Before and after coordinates
□ □ □ □ □ □ □

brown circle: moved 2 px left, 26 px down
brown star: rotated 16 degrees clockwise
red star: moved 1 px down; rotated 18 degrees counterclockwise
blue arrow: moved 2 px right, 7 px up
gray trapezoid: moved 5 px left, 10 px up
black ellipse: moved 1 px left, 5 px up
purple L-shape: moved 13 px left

□ □ □ □ □ □ □

--- TASK STATEMENT ---
Please retype the data, matching it exactly.

--- REPLY ---
brown circle: moved 2 px left, 26 px down
brown star: rotated 16 degrees clockwise
red star: moved 1 px down; rotated 18 degrees counterclockwise
blue arrow: moved 2 px right, 7 px up
gray trapezoid: moved 5 px left, 10 px up
black ellipse: moved 1 px left, 5 px up
purple L-shape: moved 13 px left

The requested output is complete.